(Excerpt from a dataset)
+ + + + + + +
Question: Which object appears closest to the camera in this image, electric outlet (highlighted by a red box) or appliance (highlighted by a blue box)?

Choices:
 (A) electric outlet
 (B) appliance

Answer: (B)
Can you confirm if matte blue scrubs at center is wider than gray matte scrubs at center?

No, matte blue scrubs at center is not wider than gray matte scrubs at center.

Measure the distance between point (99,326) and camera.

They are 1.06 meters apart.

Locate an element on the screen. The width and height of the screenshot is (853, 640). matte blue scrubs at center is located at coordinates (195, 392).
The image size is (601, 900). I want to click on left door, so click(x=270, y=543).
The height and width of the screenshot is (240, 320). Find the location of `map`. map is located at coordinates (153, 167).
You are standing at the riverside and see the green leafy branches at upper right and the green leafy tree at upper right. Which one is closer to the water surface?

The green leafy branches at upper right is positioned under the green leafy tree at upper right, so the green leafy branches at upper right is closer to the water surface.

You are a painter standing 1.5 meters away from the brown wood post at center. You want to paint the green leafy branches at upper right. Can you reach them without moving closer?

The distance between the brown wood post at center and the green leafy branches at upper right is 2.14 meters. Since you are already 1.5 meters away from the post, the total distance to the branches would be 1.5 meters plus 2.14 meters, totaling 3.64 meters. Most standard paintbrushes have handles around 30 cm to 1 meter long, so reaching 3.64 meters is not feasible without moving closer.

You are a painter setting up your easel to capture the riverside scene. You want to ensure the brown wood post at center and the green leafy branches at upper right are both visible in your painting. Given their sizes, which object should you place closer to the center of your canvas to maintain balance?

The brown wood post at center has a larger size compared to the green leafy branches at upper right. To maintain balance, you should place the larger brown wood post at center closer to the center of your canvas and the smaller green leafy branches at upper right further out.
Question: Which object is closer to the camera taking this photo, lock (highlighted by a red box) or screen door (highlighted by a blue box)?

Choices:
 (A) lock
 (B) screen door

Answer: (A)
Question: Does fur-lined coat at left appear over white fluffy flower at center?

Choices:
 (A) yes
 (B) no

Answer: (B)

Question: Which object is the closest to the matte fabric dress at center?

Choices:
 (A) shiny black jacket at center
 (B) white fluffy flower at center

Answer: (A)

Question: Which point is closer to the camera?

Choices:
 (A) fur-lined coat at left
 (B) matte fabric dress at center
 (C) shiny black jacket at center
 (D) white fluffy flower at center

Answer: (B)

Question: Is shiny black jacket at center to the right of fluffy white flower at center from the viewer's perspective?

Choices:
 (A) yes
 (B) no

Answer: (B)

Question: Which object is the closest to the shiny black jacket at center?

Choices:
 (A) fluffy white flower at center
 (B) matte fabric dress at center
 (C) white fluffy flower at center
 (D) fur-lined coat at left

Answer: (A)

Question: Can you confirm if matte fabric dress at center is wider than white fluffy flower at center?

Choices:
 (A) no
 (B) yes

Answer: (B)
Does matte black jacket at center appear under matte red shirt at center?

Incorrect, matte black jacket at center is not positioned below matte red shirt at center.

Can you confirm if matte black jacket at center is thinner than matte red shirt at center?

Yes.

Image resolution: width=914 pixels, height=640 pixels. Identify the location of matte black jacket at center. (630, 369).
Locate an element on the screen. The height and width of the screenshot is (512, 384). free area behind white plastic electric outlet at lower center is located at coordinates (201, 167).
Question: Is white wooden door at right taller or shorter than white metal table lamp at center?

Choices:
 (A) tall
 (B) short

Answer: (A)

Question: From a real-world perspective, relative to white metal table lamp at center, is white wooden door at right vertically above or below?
+ + + + + + +
**Problem to solve**. Format every line of the listing above as a numbered list, leaving out the blank lines.

**Final result**.
1. Question: Which object appears closest to the camera in this image, electric outlet (highlighted by a red box) or appliance (highlighted by a blue box)?
2. Choices:
3.  (A) electric outlet
4.  (B) appliance
5. Answer: (B)
6. Can you confirm if matte blue scrubs at center is wider than gray matte scrubs at center?
7. No, matte blue scrubs at center is not wider than gray matte scrubs at center.
8. Measure the distance between point (99,326) and camera.
9. They are 1.06 meters apart.
10. Locate an element on the screen. The width and height of the screenshot is (853, 640). matte blue scrubs at center is located at coordinates (195, 392).
11. The image size is (601, 900). I want to click on left door, so click(x=270, y=543).
12. The height and width of the screenshot is (240, 320). Find the location of `map`. map is located at coordinates (153, 167).
13. You are standing at the riverside and see the green leafy branches at upper right and the green leafy tree at upper right. Which one is closer to the water surface?
14. The green leafy branches at upper right is positioned under the green leafy tree at upper right, so the green leafy branches at upper right is closer to the water surface.
15. You are a painter standing 1.5 meters away from the brown wood post at center. You want to paint the green leafy branches at upper right. Can you reach them without moving closer?
16. The distance between the brown wood post at center and the green leafy branches at upper right is 2.14 meters. Since you are already 1.5 meters away from the post, the total distance to the branches would be 1.5 meters plus 2.14 meters, totaling 3.64 meters. Most standard paintbrushes have handles around 30 cm to 1 meter long, so reaching 3.64 meters is not feasible without moving closer.
17. You are a painter setting up your easel to capture the riverside scene. You want to ensure the brown wood post at center and the green leafy branches at upper right are both visible in your painting. Given their sizes, which object should you place closer to the center of your canvas to maintain balance?
18. The brown wood post at center has a larger size compared to the green leafy branches at upper right. To maintain balance, you should place the larger brown wood post at center closer to the center of your canvas and the smaller green leafy branches at upper right further out.
19. Question: Which object is closer to the camera taking this photo, lock (highlighted by a red box) or screen door (highlighted by a blue box)?
20. Choices:
21.  (A) lock
22.  (B) screen door
23. Answer: (A)
24. Question: Does fur-lined coat at left appear over white fluffy flower at center?
25. Choices:
26.  (A) yes
27.  (B) no
28. Answer: (B)
29. Question: Which object is the closest to the matte fabric dress at center?
30. Choices:
31.  (A) shiny black jacket at center
32.  (B) white fluffy flower at center
33. Answer: (A)
34. Question: Which point is closer to the camera?
35. Choices:
36.  (A) fur-lined coat at left
37.  (B) matte fabric dress at center
38.  (C) shiny black jacket at center
39.  (D) white fluffy flower at center
40. Answer: (B)
41. Question: Is shiny black jacket at center to the right of fluffy white flower at center from the viewer's perspective?
42. Choices:
43.  (A) yes
44.  (B) no
45. Answer: (B)
46. Question: Which object is the closest to the shiny black jacket at center?
47. Choices:
48.  (A) fluffy white flower at center
49.  (B) matte fabric dress at center
50.  (C) white fluffy flower at center
51.  (D) fur-lined coat at left
52. Answer: (A)
53. Question: Can you confirm if matte fabric dress at center is wider than white fluffy flower at center?
54. Choices:
55.  (A) no
56.  (B) yes
57. Answer: (B)
58. Does matte black jacket at center appear under matte red shirt at center?
59. Incorrect, matte black jacket at center is not positioned below matte red shirt at center.
60. Can you confirm if matte black jacket at center is thinner than matte red shirt at center?
61. Yes.
62. Image resolution: width=914 pixels, height=640 pixels. Identify the location of matte black jacket at center. (630, 369).
63. Locate an element on the screen. The height and width of the screenshot is (512, 384). free area behind white plastic electric outlet at lower center is located at coordinates (201, 167).
64. Question: Is white wooden door at right taller or shorter than white metal table lamp at center?
65. Choices:
66.  (A) tall
67.  (B) short
68. Answer: (A)
69. Question: From a real-world perspective, relative to white metal table lamp at center, is white wooden door at right vertically above or below?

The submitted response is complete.